> THE PROBLEM: Starting at the first entry below, repeat all the data word for word and drop the pictures.

++++ STUDY MATERIAL ++++

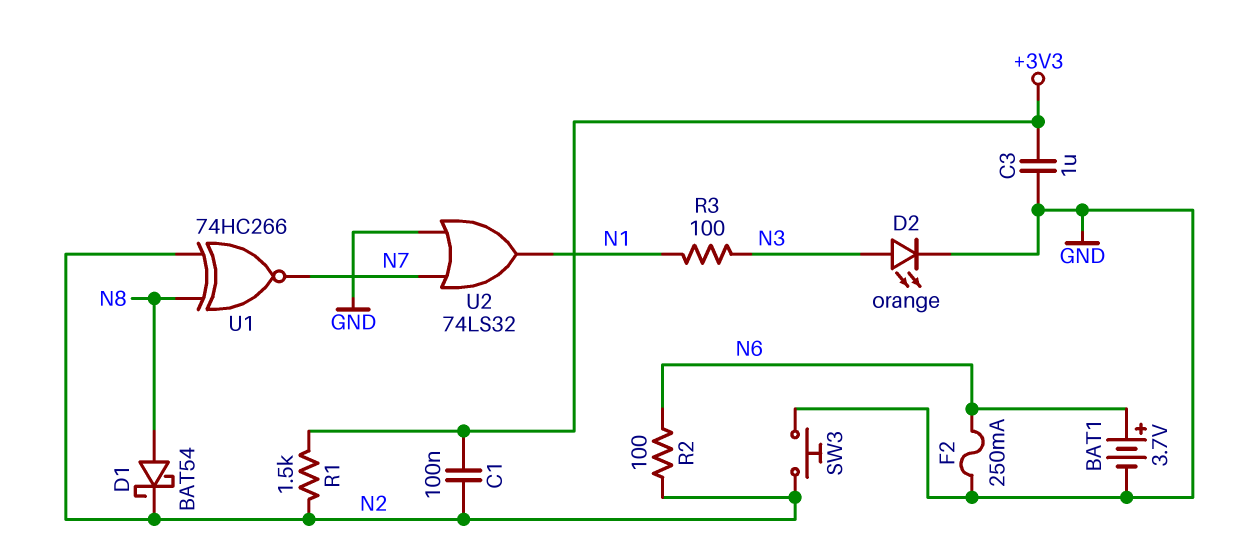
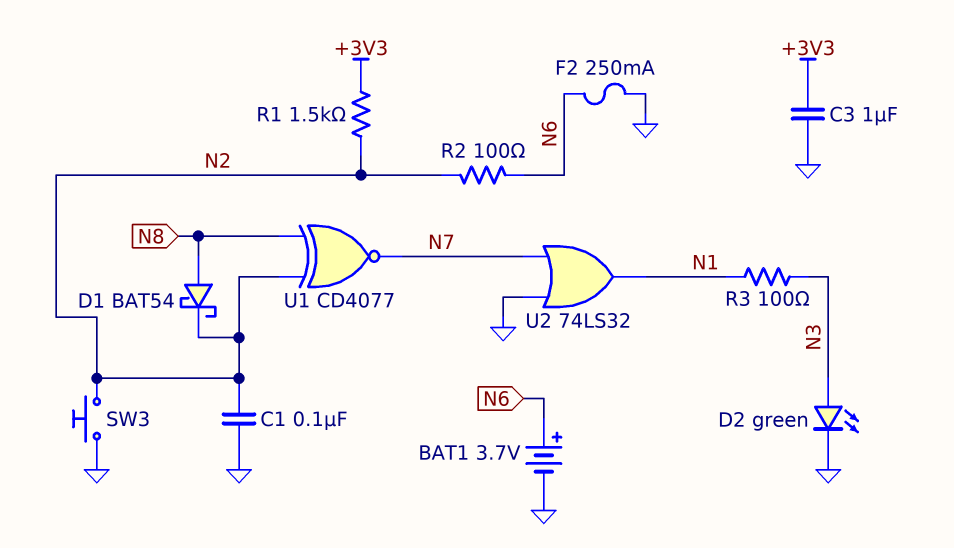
C1: 100nF (+3V3, N2) -> 100nF (GND, N2)
D2: LED orange (A N3, K GND) -> LED green (A N3, K GND)
U1: XNOR 74HC266 (in N2, in N8, out N7) -> XNOR CD4077 (in N2, in N8, out N7)

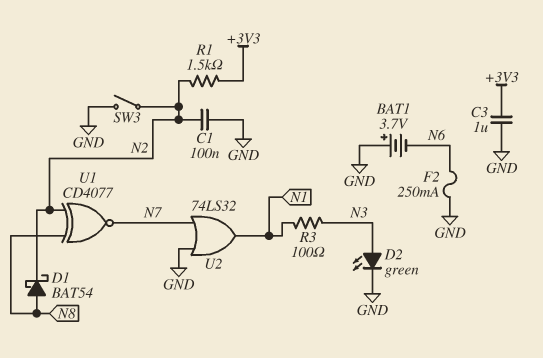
BAT1: 3.7V (plus N6, minus GND) -> 3.7V (plus GND, minus N6)
R2: 100 (N2, N6) -> none
SW3: button (GND, N2) -> switch (GND, N2)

++++

> RESPONSE TO THE TASK:
C1: 100nF (+3V3, N2) -> 100nF (GND, N2)
D2: LED orange (A N3, K GND) -> LED green (A N3, K GND)
U1: XNOR 74HC266 (in N2, in N8, out N7) -> XNOR CD4077 (in N2, in N8, out N7)

BAT1: 3.7V (plus N6, minus GND) -> 3.7V (plus GND, minus N6)
R2: 100 (N2, N6) -> none
SW3: button (GND, N2) -> switch (GND, N2)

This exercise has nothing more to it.